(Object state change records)

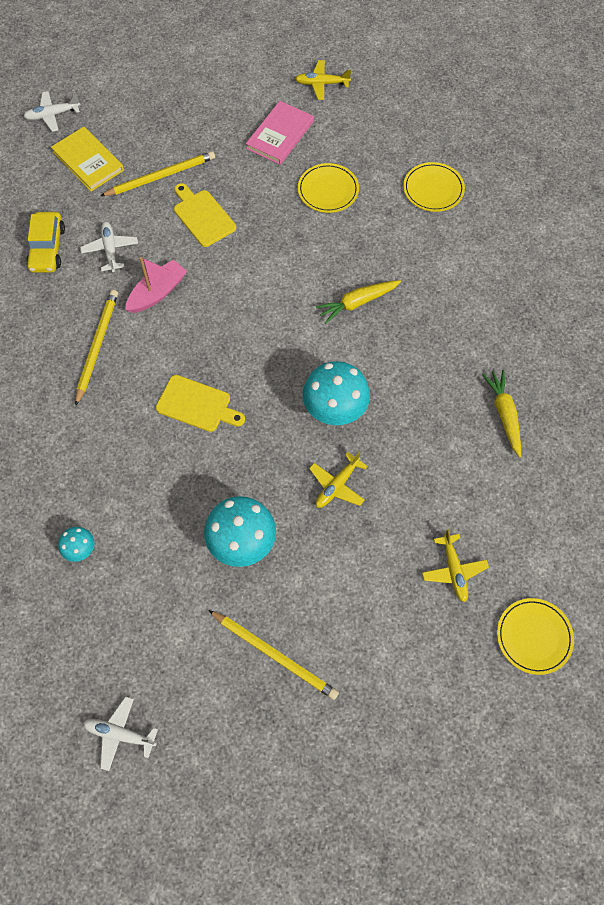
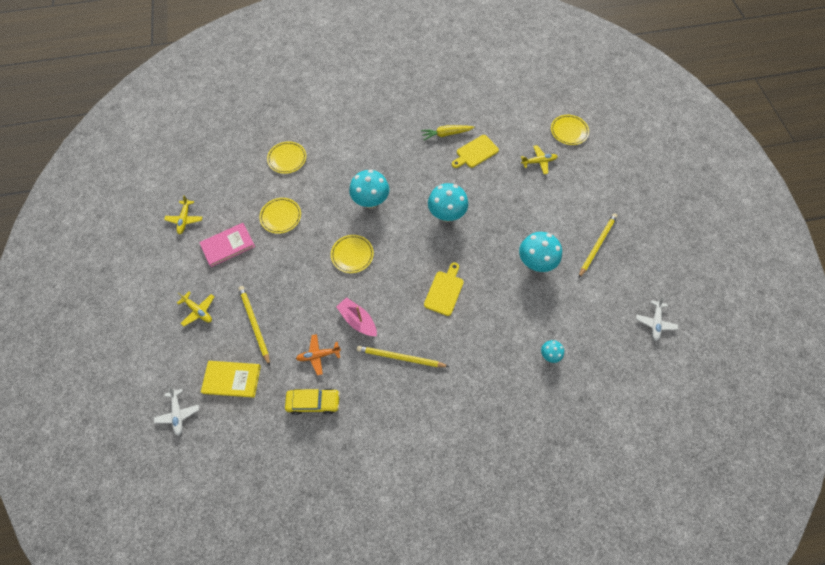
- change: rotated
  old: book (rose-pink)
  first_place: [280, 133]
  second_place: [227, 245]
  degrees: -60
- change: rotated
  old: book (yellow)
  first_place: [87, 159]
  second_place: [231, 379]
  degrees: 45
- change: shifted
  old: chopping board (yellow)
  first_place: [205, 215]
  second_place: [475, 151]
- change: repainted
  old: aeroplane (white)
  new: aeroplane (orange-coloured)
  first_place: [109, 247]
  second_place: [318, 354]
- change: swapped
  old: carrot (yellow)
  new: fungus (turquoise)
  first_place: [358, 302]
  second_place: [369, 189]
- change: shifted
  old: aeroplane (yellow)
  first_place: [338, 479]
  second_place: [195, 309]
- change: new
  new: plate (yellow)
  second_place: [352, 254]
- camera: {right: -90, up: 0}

:: Exercise instructions ::
Go over the data above and copy every line that has the word "aeroplane" in it.

:: Answer space ::
  old: aeroplane (white)
  new: aeroplane (orange-coloured)
  old: aeroplane (yellow)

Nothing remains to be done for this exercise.